→ Task objective
Give back every line of the records below unchanged, leaving out the pictures.

======== Recorded information ========

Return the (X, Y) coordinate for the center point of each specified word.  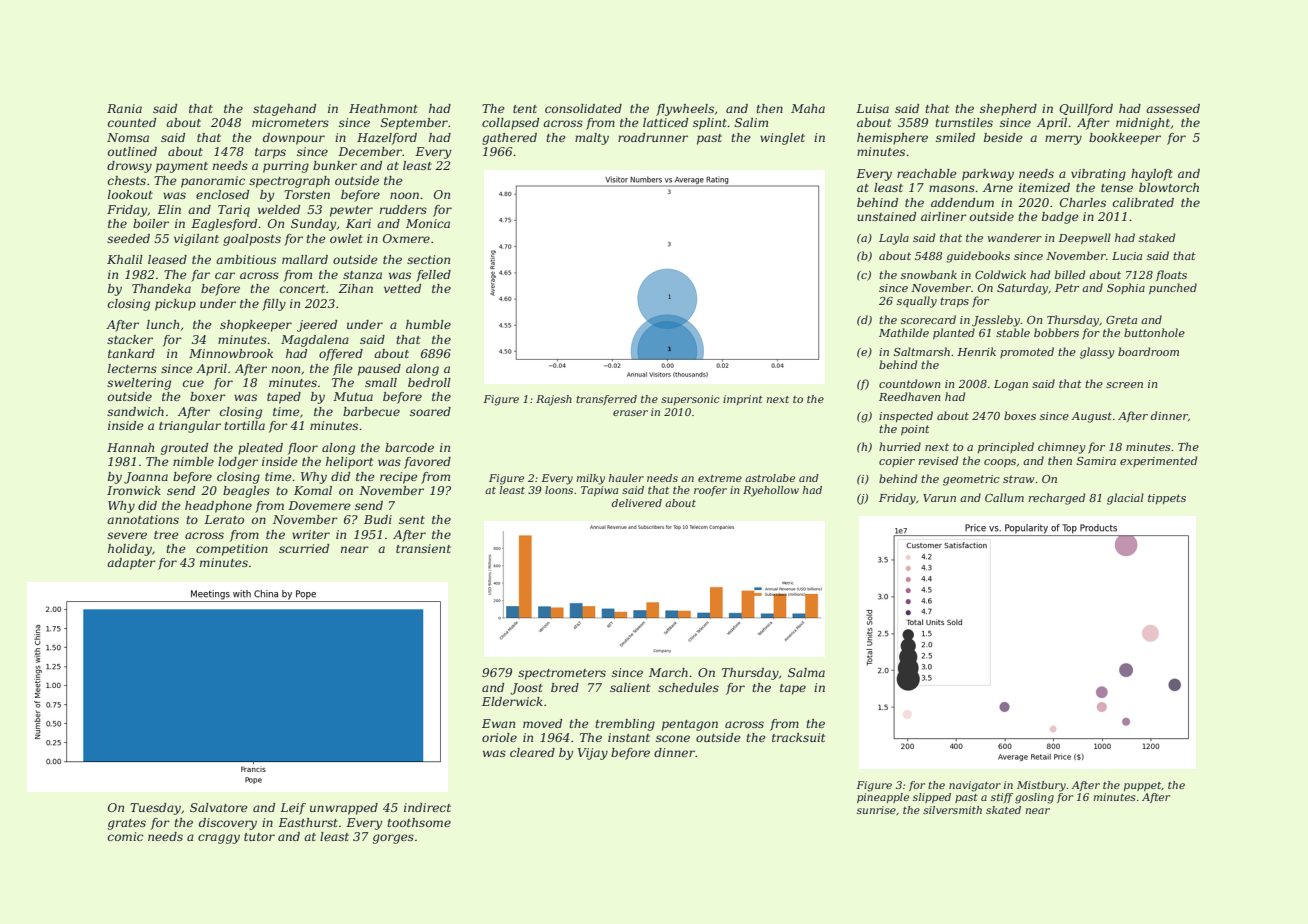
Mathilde (904, 332)
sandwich (135, 411)
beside (1003, 137)
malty (592, 139)
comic (125, 836)
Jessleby (996, 321)
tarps (270, 153)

========

→ Right answer
Return the (X, Y) coordinate for the center point of each specified word.  
Mathilde (904, 332)
sandwich (135, 411)
beside (1003, 137)
malty (592, 139)
comic (125, 836)
Jessleby (996, 321)
tarps (270, 153)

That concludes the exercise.